Task to carry out -> Please list all lines of the material below in which the string "wallet" occurs.

Recorded data ->

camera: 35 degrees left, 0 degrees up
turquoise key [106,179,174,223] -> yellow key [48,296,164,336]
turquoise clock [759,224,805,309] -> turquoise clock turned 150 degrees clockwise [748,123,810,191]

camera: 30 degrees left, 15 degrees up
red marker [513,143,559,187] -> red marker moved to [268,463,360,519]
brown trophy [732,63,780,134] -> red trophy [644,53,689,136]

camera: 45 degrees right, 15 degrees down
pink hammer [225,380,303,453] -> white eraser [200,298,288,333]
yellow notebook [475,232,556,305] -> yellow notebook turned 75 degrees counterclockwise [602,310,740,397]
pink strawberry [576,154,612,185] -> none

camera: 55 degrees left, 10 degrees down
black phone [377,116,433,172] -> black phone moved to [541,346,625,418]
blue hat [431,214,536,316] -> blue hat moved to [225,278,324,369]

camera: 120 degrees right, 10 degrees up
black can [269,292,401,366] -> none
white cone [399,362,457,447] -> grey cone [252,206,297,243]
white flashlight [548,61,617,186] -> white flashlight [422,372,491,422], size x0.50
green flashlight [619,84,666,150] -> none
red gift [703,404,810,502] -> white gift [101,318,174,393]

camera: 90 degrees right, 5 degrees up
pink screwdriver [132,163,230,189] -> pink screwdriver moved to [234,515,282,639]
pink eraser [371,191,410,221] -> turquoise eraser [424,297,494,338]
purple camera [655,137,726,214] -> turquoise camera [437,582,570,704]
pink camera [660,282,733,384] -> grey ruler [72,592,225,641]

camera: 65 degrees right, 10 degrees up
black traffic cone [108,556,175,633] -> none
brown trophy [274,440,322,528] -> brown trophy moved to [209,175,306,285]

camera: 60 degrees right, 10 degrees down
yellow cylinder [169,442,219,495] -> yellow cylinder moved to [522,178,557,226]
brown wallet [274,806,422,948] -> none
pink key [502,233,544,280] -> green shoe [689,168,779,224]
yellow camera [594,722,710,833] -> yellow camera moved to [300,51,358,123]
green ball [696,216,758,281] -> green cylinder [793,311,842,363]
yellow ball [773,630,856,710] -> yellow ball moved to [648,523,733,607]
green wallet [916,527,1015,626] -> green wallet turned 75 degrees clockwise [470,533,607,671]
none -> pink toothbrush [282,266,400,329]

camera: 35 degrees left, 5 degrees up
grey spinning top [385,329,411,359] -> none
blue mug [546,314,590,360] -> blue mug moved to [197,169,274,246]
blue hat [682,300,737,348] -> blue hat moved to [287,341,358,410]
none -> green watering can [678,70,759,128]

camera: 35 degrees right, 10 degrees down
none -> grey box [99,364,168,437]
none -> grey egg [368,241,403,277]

Task output ->
brown wallet [274,806,422,948] -> none
green wallet [916,527,1015,626] -> green wallet turned 75 degrees clockwise [470,533,607,671]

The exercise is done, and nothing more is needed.